**DIRECTIONS**
Give the number of lines in the entries below that hold "degrees", with no accompanying words.

**MATERIAL TO PROCESS**
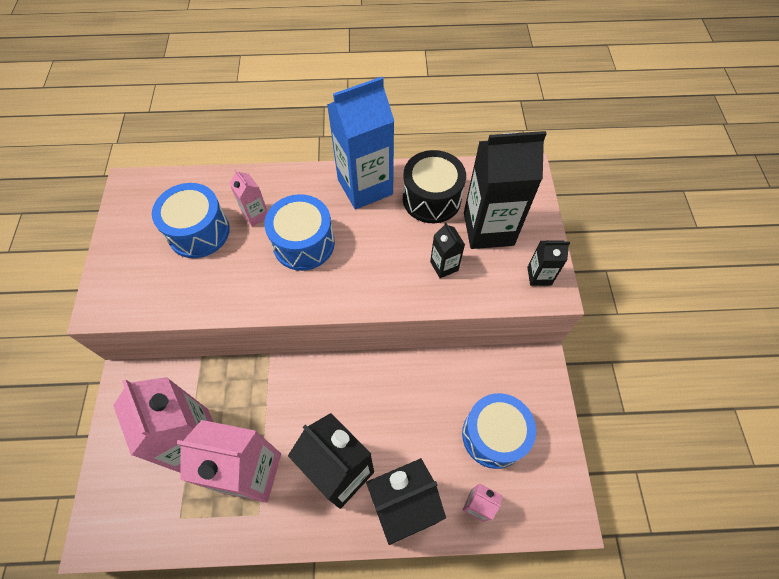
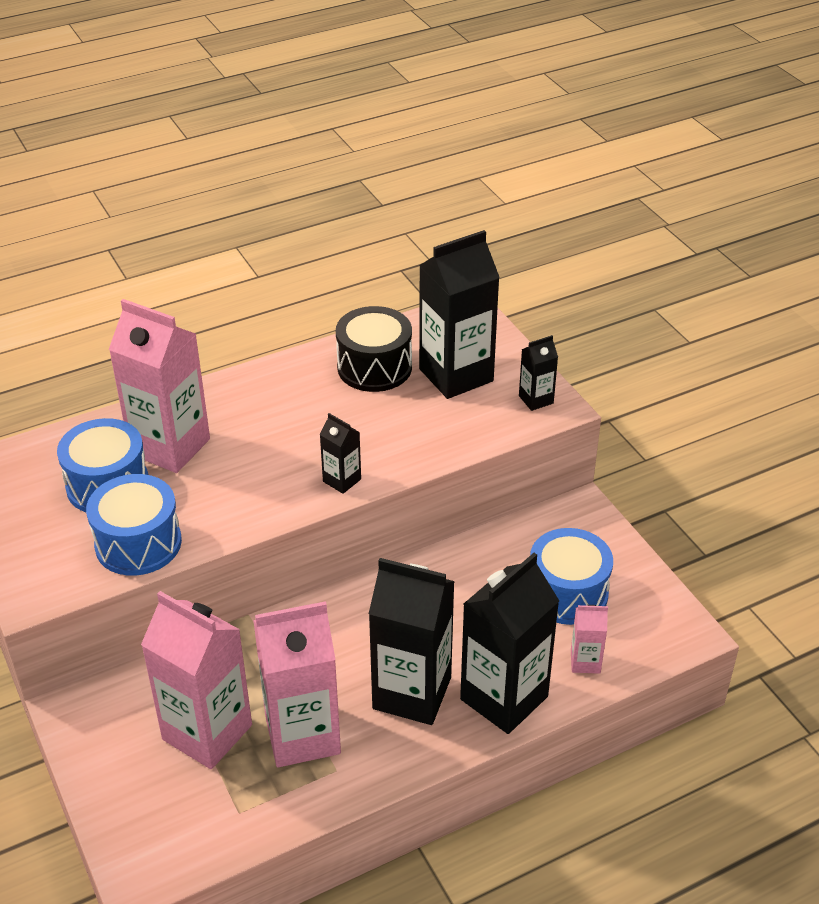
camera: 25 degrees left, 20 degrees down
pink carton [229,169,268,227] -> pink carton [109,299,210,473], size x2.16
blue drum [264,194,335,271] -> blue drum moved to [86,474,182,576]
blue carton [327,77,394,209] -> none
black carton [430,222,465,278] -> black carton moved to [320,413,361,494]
--
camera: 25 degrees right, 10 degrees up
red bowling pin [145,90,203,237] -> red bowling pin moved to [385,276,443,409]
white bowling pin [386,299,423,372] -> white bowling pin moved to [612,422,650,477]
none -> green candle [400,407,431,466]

**EXPECTED ANSWER**
2